■ What you need to do ■
A stretch of the entries below is to be set down exactly, running from the line with "black cross at" through the line with "gray triangle: moved 2", both included, and no other line.

■ Data to examine ■
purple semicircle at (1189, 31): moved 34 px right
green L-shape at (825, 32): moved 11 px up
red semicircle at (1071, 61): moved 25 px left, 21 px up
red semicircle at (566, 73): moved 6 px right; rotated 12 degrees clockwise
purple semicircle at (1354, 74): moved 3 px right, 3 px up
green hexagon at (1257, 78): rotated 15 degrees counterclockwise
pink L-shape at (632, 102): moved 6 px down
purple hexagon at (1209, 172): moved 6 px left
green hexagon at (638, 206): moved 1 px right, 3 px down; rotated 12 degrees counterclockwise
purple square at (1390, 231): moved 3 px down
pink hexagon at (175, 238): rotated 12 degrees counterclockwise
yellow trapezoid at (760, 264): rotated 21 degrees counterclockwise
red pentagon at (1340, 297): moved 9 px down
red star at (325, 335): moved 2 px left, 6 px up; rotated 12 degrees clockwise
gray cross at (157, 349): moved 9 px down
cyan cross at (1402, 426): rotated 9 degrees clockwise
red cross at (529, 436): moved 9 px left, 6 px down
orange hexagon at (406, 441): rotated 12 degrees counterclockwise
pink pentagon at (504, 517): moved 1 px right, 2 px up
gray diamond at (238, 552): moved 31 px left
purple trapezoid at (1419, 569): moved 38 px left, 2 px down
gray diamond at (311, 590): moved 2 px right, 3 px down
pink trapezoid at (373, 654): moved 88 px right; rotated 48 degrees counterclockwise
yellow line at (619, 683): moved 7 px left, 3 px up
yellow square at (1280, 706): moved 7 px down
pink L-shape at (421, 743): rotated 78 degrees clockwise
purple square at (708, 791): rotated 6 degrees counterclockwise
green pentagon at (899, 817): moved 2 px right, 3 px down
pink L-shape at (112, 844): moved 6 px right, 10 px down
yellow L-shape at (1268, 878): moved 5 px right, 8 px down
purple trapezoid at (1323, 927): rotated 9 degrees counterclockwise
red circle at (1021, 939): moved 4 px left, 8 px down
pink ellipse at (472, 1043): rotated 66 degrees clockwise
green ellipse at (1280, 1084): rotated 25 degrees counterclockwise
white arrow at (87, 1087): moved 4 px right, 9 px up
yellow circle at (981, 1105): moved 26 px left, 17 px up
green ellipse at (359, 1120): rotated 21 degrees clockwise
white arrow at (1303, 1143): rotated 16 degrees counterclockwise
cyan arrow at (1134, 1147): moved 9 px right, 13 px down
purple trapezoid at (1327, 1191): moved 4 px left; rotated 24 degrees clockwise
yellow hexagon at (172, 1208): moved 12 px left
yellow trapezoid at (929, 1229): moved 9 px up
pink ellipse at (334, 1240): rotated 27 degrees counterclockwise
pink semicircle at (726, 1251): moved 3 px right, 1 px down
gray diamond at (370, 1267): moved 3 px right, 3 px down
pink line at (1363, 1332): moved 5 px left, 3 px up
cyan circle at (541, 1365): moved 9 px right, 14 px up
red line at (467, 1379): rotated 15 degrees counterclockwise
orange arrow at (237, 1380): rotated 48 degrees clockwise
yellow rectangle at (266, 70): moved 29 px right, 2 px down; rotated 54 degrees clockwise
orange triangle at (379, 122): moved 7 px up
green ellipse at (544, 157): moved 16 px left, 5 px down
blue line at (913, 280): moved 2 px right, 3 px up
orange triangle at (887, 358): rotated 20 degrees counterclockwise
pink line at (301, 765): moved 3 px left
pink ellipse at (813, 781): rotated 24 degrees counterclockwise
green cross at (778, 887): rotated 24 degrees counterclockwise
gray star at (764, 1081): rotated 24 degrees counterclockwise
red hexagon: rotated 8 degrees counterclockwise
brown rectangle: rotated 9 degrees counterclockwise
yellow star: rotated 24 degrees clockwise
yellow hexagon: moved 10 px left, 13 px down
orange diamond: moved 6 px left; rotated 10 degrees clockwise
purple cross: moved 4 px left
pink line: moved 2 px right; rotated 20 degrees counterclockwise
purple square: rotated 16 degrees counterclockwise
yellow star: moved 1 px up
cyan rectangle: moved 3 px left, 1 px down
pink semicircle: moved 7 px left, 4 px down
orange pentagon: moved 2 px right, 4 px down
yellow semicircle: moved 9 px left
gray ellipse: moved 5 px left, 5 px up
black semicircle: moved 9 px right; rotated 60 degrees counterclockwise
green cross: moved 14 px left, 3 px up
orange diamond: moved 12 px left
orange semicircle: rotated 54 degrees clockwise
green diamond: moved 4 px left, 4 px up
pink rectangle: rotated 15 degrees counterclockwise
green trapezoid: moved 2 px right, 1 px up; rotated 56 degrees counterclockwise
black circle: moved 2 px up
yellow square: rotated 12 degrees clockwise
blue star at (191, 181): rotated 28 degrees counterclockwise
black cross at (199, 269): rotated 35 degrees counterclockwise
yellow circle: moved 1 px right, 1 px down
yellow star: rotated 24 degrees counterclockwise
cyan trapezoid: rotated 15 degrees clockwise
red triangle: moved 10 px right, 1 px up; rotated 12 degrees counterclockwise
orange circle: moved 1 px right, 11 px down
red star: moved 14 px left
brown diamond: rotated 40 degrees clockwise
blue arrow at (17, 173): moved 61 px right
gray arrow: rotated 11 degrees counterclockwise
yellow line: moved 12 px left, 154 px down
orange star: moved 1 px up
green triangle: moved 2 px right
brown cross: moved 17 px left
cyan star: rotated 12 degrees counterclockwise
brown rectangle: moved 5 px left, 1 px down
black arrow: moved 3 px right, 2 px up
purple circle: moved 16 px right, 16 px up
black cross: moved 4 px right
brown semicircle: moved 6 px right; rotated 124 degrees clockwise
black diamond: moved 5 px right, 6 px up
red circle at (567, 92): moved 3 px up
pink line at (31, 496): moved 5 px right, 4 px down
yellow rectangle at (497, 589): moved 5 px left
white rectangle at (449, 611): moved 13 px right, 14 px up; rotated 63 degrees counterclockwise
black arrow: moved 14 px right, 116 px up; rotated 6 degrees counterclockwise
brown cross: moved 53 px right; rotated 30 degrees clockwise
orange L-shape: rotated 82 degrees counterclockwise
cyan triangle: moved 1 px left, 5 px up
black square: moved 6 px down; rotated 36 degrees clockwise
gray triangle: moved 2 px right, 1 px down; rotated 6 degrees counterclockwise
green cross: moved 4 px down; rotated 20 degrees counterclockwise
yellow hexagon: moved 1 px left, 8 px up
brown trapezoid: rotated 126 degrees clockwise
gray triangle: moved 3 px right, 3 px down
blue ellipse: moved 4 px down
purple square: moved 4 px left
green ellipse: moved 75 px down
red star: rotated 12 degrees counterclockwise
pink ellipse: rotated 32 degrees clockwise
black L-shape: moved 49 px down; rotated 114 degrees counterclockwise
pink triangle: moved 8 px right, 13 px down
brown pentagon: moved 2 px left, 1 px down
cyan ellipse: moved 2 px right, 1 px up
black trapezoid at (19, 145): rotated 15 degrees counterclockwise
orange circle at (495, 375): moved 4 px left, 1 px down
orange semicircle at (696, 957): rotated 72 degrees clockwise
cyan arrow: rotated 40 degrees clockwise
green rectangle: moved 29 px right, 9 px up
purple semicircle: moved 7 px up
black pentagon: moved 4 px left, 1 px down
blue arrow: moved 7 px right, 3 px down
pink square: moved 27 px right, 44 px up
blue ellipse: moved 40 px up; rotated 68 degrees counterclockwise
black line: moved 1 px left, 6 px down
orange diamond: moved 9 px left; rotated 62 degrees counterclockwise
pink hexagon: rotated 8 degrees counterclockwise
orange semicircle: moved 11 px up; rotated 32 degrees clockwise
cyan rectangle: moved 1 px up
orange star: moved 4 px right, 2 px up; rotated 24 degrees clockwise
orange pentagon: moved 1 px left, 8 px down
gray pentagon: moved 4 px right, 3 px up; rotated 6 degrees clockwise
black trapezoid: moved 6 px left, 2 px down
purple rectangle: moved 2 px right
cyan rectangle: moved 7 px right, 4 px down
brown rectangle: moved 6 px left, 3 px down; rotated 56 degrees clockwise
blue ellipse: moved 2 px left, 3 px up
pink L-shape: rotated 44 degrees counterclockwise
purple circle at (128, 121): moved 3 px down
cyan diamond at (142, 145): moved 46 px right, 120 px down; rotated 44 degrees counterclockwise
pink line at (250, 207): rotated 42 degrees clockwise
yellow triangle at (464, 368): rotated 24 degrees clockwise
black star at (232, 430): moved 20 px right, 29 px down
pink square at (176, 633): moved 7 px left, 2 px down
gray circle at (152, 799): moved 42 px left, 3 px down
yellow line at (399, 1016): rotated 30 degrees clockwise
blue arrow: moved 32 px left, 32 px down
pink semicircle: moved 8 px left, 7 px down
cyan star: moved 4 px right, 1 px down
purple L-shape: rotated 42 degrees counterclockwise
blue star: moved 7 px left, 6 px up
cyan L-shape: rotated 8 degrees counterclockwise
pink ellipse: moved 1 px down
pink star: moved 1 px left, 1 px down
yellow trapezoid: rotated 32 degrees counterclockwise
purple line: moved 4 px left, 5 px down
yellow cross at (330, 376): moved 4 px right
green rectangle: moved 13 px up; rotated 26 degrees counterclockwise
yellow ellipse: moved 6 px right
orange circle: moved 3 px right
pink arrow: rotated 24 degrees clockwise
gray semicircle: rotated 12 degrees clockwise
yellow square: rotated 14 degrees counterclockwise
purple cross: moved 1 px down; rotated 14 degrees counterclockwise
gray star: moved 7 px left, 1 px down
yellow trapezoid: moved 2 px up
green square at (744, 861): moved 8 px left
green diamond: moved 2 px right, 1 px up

■ Your response ■
black cross at (199, 269): rotated 35 degrees counterclockwise
yellow circle: moved 1 px right, 1 px down
yellow star: rotated 24 degrees counterclockwise
cyan trapezoid: rotated 15 degrees clockwise
red triangle: moved 10 px right, 1 px up; rotated 12 degrees counterclockwise
orange circle: moved 1 px right, 11 px down
red star: moved 14 px left
brown diamond: rotated 40 degrees clockwise
blue arrow at (17, 173): moved 61 px right
gray arrow: rotated 11 degrees counterclockwise
yellow line: moved 12 px left, 154 px down
orange star: moved 1 px up
green triangle: moved 2 px right
brown cross: moved 17 px left
cyan star: rotated 12 degrees counterclockwise
brown rectangle: moved 5 px left, 1 px down
black arrow: moved 3 px right, 2 px up
purple circle: moved 16 px right, 16 px up
black cross: moved 4 px right
brown semicircle: moved 6 px right; rotated 124 degrees clockwise
black diamond: moved 5 px right, 6 px up
red circle at (567, 92): moved 3 px up
pink line at (31, 496): moved 5 px right, 4 px down
yellow rectangle at (497, 589): moved 5 px left
white rectangle at (449, 611): moved 13 px right, 14 px up; rotated 63 degrees counterclockwise
black arrow: moved 14 px right, 116 px up; rotated 6 degrees counterclockwise
brown cross: moved 53 px right; rotated 30 degrees clockwise
orange L-shape: rotated 82 degrees counterclockwise
cyan triangle: moved 1 px left, 5 px up
black square: moved 6 px down; rotated 36 degrees clockwise
gray triangle: moved 2 px right, 1 px down; rotated 6 degrees counterclockwise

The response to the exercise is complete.